EXERCISE DESCRIPTION:
Which lines in the items below contain the string "cycleways"? Return each of those lines in full, counting only matches with the same capitalization.

◇ ◇ ◇ ◇ ◇

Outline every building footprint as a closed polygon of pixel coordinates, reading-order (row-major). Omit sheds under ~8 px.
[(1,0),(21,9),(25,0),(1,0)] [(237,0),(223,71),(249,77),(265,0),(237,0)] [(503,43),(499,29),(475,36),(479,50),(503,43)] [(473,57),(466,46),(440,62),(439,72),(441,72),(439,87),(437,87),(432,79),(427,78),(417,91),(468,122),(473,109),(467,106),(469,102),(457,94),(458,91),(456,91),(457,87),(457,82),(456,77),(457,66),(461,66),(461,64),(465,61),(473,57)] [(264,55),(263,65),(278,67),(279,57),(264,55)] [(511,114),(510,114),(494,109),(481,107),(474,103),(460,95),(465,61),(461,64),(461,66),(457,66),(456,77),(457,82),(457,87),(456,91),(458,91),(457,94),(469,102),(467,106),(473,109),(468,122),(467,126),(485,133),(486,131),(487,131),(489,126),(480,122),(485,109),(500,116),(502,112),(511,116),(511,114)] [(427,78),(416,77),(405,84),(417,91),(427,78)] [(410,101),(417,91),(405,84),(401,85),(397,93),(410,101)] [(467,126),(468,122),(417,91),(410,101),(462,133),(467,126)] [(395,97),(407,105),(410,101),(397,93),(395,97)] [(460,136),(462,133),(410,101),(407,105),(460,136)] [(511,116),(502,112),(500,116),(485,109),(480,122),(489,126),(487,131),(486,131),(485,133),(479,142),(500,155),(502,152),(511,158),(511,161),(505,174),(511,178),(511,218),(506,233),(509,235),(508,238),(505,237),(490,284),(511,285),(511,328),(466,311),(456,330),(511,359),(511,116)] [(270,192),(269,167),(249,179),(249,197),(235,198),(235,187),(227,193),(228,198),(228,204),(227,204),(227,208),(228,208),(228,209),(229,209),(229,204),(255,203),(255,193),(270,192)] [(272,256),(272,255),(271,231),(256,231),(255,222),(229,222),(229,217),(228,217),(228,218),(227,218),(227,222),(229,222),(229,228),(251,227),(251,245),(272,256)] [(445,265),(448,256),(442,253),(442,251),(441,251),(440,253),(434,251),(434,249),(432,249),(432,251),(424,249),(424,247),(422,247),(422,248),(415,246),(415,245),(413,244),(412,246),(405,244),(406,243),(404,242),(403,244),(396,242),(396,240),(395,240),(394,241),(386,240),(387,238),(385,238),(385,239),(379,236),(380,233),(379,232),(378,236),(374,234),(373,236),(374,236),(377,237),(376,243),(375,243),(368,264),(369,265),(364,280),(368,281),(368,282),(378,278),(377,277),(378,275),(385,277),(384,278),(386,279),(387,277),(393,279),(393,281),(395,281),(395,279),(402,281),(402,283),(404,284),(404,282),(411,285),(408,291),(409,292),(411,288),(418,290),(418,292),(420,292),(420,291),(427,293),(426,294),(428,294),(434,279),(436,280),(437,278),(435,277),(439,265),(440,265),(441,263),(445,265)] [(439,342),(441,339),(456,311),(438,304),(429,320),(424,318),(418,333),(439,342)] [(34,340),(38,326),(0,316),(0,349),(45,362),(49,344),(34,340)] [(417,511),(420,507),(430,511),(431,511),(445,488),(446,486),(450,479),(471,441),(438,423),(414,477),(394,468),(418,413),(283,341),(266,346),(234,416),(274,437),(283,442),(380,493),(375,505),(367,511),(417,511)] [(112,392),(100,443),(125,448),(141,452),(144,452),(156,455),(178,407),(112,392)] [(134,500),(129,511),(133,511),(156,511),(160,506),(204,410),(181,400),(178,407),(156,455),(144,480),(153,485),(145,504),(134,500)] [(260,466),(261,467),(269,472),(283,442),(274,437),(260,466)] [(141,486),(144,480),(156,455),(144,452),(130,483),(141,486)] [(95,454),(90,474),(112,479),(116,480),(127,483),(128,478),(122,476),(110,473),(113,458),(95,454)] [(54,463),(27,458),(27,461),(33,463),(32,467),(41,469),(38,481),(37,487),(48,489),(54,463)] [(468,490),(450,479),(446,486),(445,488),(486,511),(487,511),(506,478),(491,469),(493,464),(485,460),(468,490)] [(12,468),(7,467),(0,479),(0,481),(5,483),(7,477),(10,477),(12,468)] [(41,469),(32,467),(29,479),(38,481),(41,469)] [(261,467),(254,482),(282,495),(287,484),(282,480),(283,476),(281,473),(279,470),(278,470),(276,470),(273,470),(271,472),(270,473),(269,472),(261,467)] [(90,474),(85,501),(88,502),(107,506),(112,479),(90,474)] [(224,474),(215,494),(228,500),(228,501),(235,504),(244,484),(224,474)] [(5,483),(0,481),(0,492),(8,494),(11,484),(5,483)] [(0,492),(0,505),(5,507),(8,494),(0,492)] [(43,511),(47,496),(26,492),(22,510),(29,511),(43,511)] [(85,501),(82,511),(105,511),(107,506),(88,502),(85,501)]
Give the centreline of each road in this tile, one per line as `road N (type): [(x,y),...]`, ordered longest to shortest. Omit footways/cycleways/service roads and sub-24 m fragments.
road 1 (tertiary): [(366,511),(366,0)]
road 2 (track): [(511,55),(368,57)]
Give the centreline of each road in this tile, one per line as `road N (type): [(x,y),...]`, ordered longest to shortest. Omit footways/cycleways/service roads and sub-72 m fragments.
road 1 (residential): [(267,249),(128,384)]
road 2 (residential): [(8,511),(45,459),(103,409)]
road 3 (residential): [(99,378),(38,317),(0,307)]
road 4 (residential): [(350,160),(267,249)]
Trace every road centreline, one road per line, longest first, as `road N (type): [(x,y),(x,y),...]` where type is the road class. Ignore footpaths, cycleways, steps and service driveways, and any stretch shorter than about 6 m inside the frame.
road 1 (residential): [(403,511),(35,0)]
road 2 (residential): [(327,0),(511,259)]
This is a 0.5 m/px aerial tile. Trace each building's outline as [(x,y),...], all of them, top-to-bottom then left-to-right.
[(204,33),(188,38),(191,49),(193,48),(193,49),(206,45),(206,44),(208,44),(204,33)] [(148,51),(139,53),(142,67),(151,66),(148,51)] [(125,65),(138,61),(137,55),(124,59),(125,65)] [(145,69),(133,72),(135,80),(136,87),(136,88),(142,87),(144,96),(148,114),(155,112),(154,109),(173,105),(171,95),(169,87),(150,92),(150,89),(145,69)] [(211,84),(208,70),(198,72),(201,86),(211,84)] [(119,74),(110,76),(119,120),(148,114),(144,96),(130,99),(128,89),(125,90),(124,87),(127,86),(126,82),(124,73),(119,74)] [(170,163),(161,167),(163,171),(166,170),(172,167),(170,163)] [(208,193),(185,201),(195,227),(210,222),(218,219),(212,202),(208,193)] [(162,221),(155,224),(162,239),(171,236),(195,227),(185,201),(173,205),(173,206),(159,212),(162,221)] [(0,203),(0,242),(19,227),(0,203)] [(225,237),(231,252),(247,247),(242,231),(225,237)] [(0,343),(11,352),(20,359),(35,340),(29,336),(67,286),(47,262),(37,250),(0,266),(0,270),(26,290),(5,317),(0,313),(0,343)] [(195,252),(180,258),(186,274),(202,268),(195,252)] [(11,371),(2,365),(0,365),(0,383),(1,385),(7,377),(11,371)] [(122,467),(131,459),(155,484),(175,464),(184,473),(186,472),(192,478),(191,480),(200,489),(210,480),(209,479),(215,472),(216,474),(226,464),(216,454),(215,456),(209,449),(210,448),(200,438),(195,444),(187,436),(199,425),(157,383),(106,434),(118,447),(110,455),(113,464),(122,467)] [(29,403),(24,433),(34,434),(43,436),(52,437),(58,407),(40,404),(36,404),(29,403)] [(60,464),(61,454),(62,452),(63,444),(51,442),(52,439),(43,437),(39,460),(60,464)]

◇ ◇ ◇ ◇ ◇

COMPLETED EXERCISE:
Give the centreline of each road in this tile, one per line as `road N (type): [(x,y),...]`, ordered longest to shortest. Omit footways/cycleways/service roads and sub-24 m fragments.
Give the centreline of each road in this tile, one per line as `road N (type): [(x,y),...]`, ordered longest to shortest. Omit footways/cycleways/service roads and sub-72 m fragments.
Trace every road centreline, one road per line, longest first, as `road N (type): [(x,y),(x,y),...]` where type is the road class. Ignore footpaths, cycleways, steps and service driveways, and any stretch shorter than about 6 m inside the frame.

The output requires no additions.